Exercise: Your answer must be an exact copy of the records below, with no pictures in it.

******

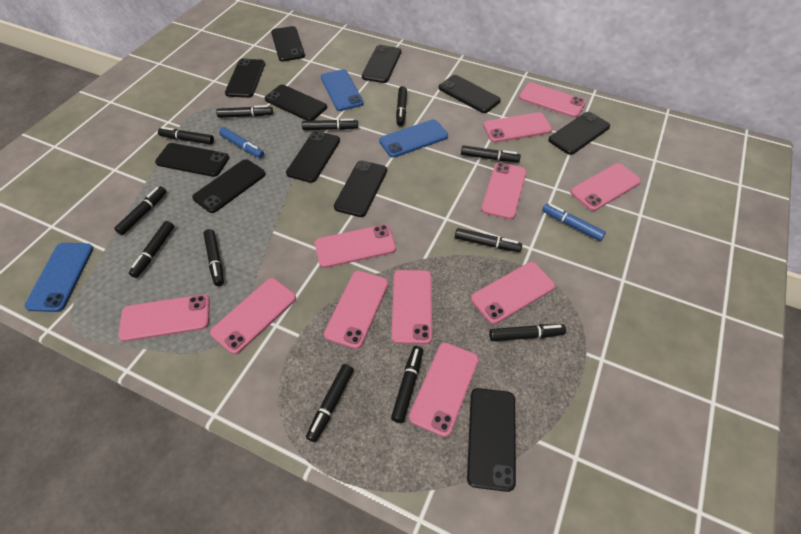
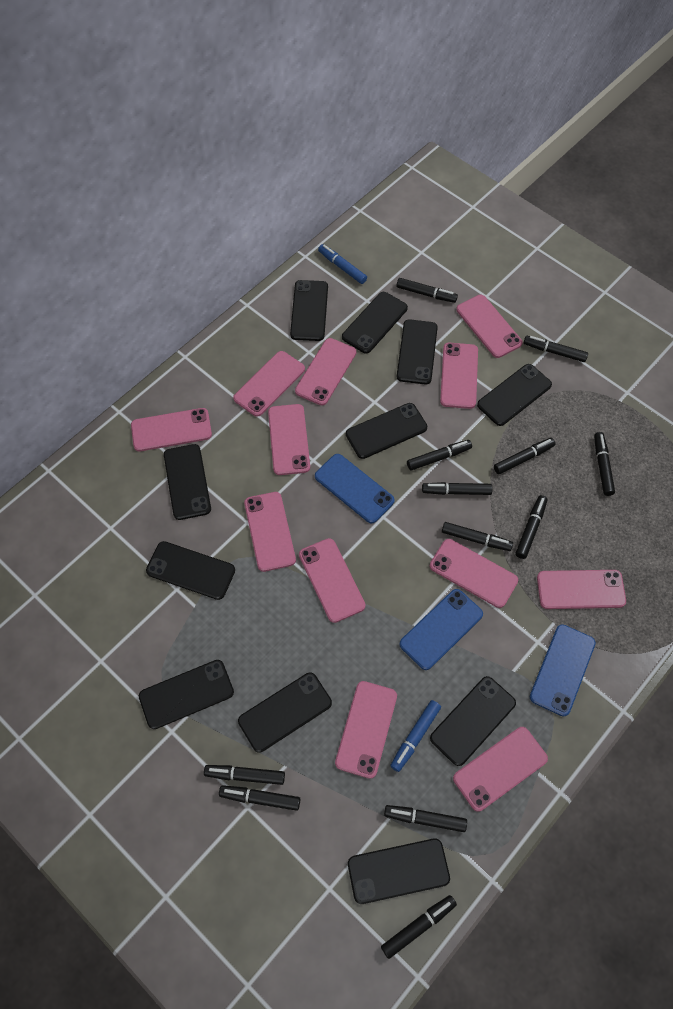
pink phone: 11 -> 12

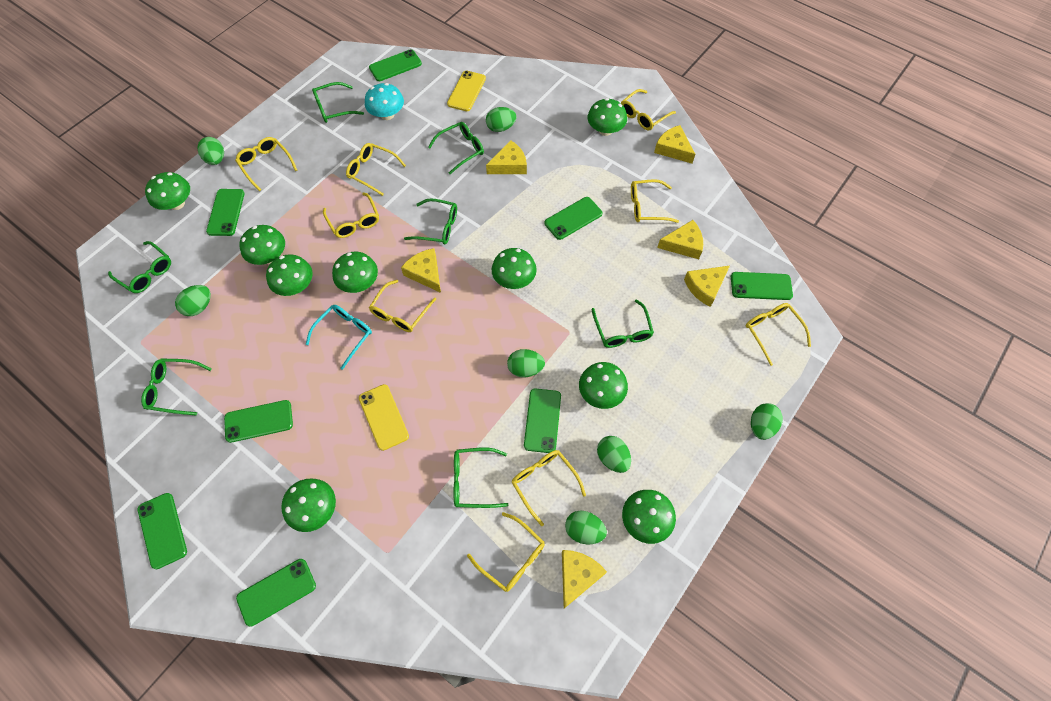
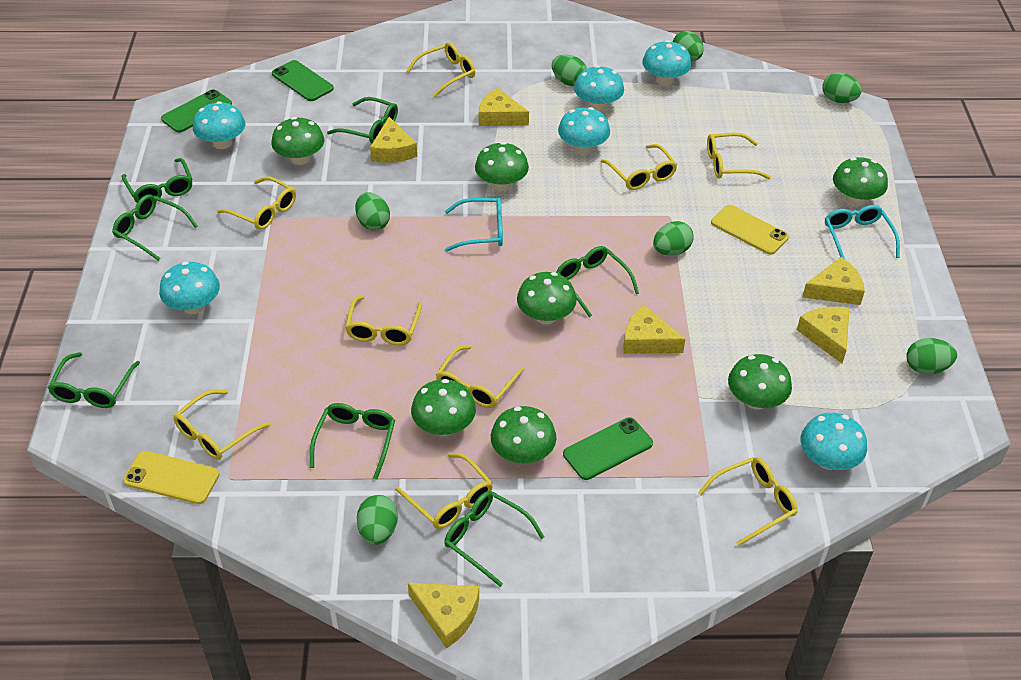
green mushroom: 9 -> 7
green phone: 8 -> 3
turquoise glasses: 1 -> 2
turquoise mushroom: 1 -> 6

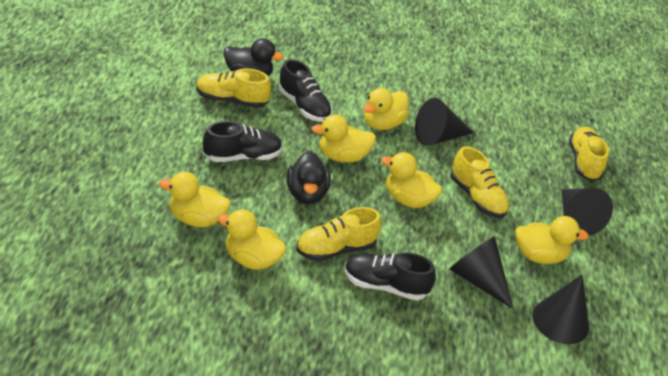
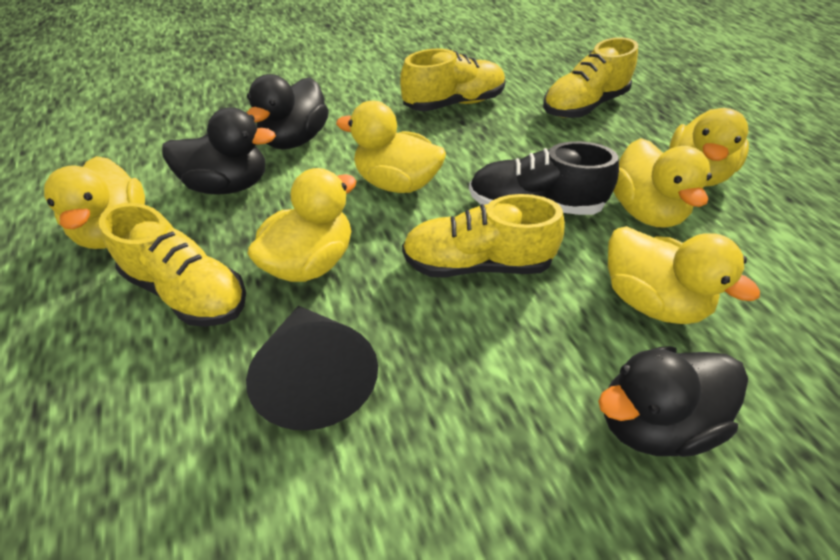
black cone: 4 -> 1
black duck: 2 -> 3
black shoe: 3 -> 1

******

Solution for this task:
pink phone: 11 -> 12

green mushroom: 9 -> 7
green phone: 8 -> 3
turquoise glasses: 1 -> 2
turquoise mushroom: 1 -> 6

black cone: 4 -> 1
black duck: 2 -> 3
black shoe: 3 -> 1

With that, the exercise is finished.